RECORDS SUPPLIED below:
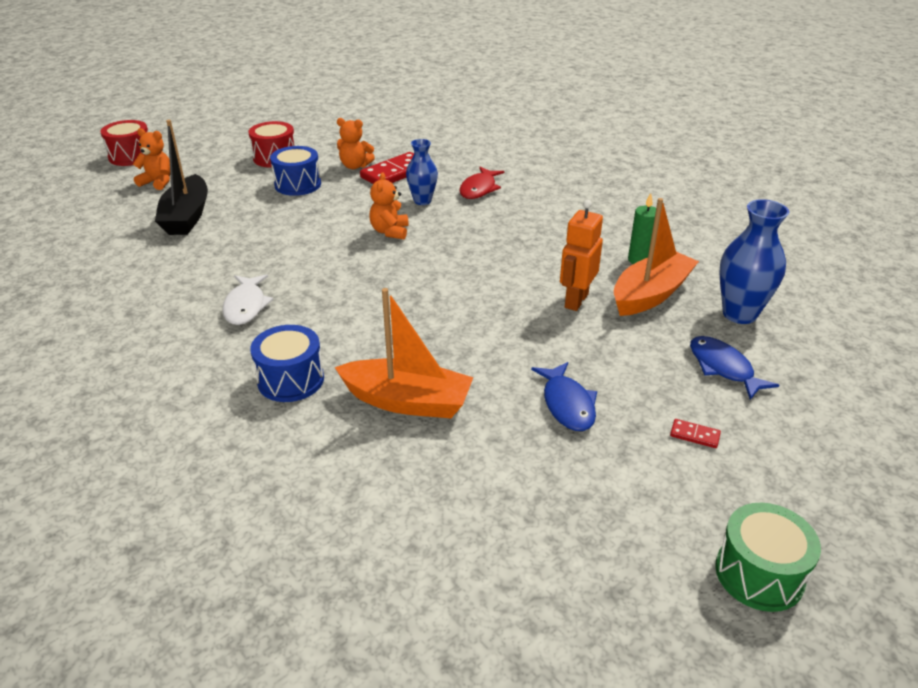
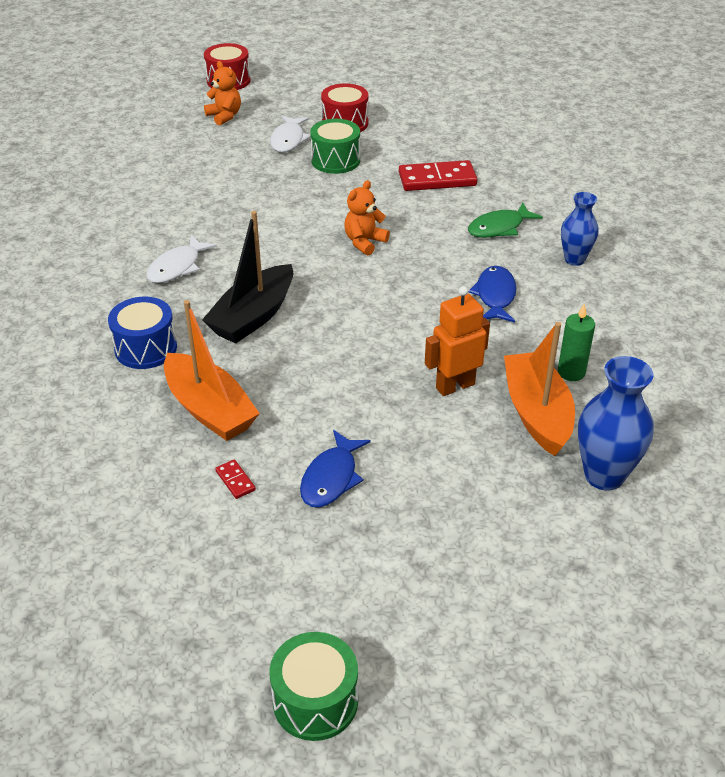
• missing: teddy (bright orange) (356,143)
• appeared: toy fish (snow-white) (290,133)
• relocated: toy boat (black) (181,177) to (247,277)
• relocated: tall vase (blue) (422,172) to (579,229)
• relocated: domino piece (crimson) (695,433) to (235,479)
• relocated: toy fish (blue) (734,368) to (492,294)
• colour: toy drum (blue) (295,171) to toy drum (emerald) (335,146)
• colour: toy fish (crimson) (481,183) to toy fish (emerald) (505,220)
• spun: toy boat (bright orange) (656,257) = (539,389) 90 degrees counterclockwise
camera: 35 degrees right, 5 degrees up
End of RECORDS SUPPLIED.
TASK PROMPT. All records, pictures excluded: copy them exactly.

EXPECTED ANSWER.
• missing: teddy (bright orange) (356,143)
• appeared: toy fish (snow-white) (290,133)
• relocated: toy boat (black) (181,177) to (247,277)
• relocated: tall vase (blue) (422,172) to (579,229)
• relocated: domino piece (crimson) (695,433) to (235,479)
• relocated: toy fish (blue) (734,368) to (492,294)
• colour: toy drum (blue) (295,171) to toy drum (emerald) (335,146)
• colour: toy fish (crimson) (481,183) to toy fish (emerald) (505,220)
• spun: toy boat (bright orange) (656,257) = (539,389) 90 degrees counterclockwise
camera: 35 degrees right, 5 degrees up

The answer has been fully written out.